» **WHAT THE EXERCISE ASKS**
Output all of the records word for word and drop the images.

» **SUPPLIED DATA**
-- -- --

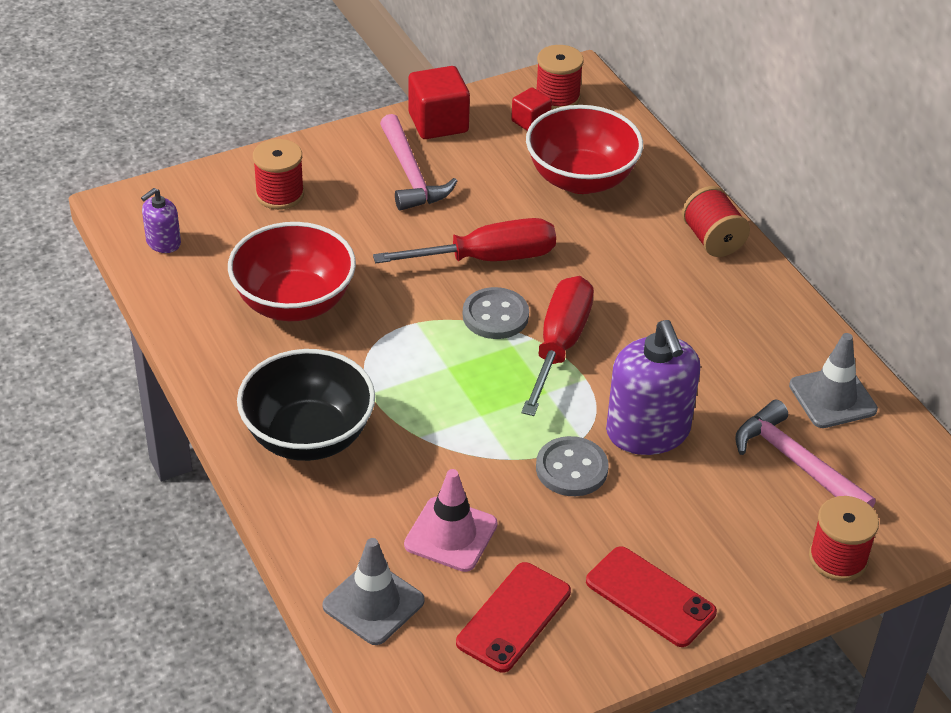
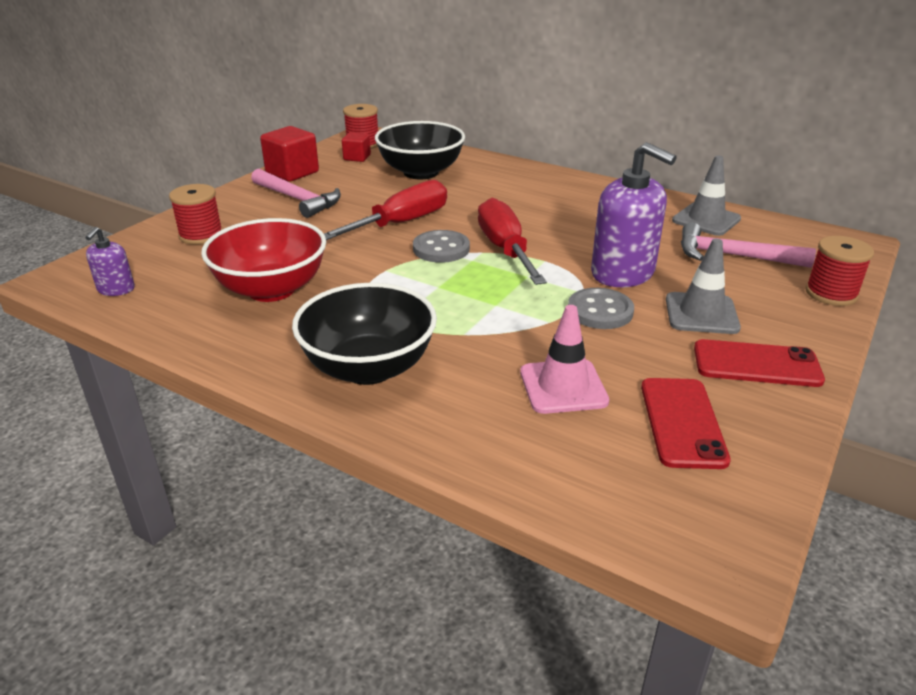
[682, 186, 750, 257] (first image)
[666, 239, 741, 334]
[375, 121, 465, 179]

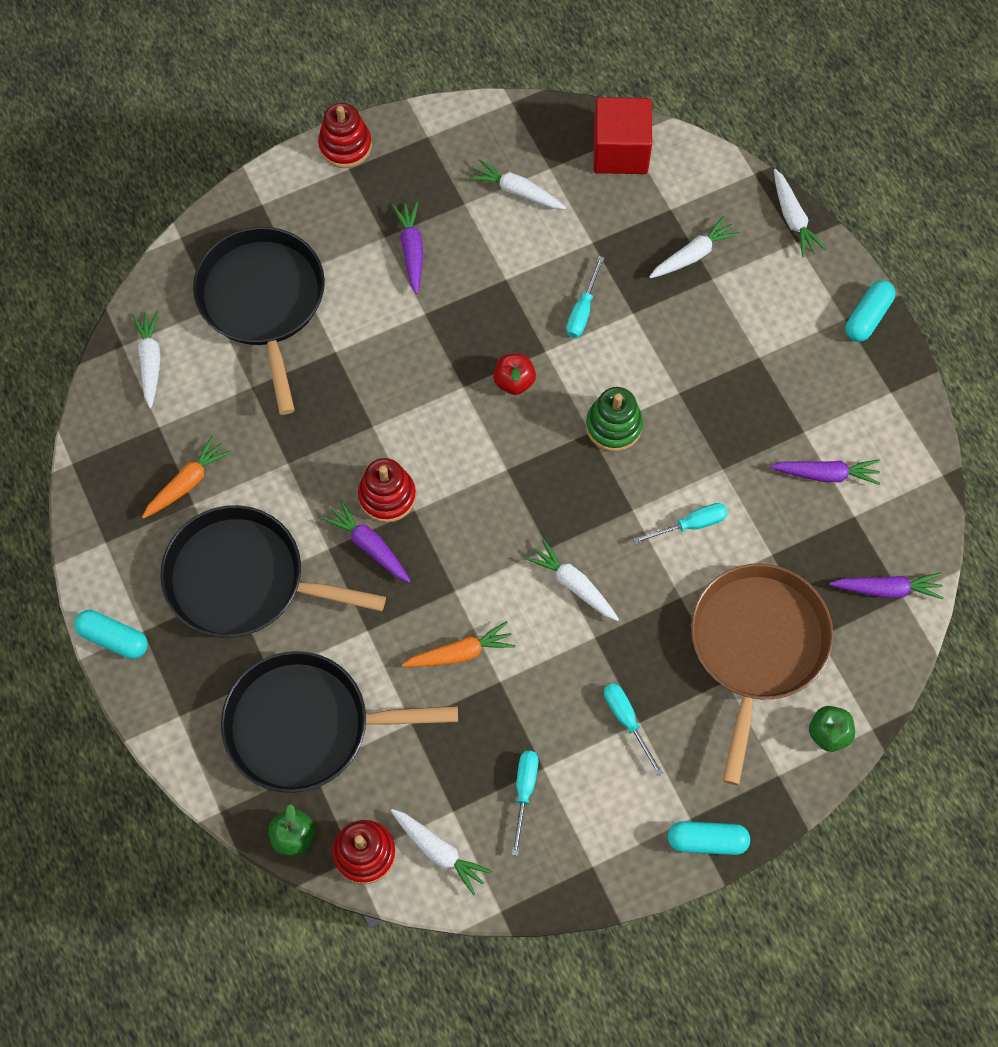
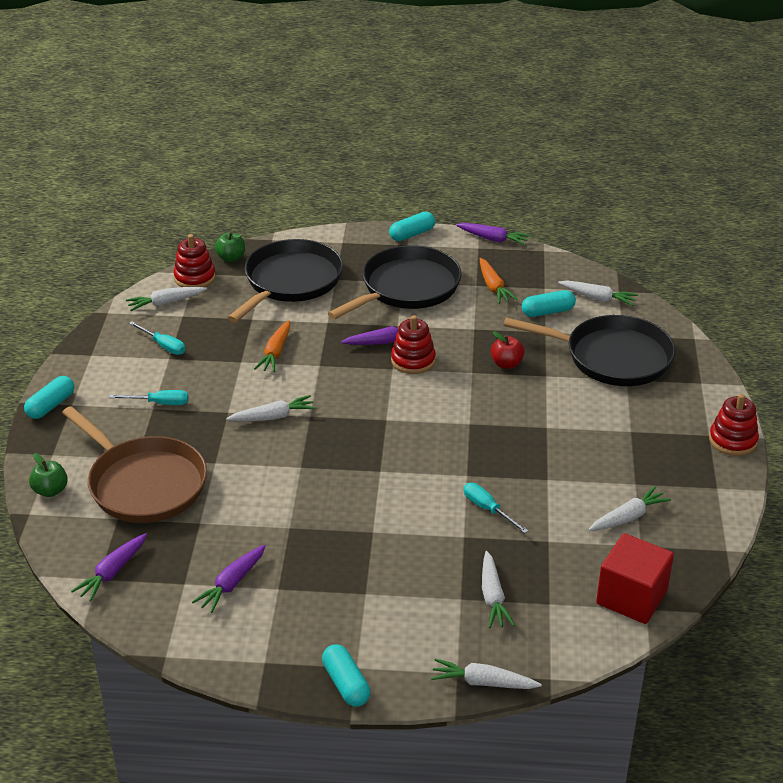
[586, 387, 643, 451] (first image)
[633, 503, 728, 544] (first image)
[522, 290, 576, 317]
[456, 223, 531, 246]
[491, 332, 525, 369]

-- -- --

» **SOLUTION FOR THIS TASK**
[682, 186, 750, 257] (first image)
[666, 239, 741, 334]
[375, 121, 465, 179]

[586, 387, 643, 451] (first image)
[633, 503, 728, 544] (first image)
[522, 290, 576, 317]
[456, 223, 531, 246]
[491, 332, 525, 369]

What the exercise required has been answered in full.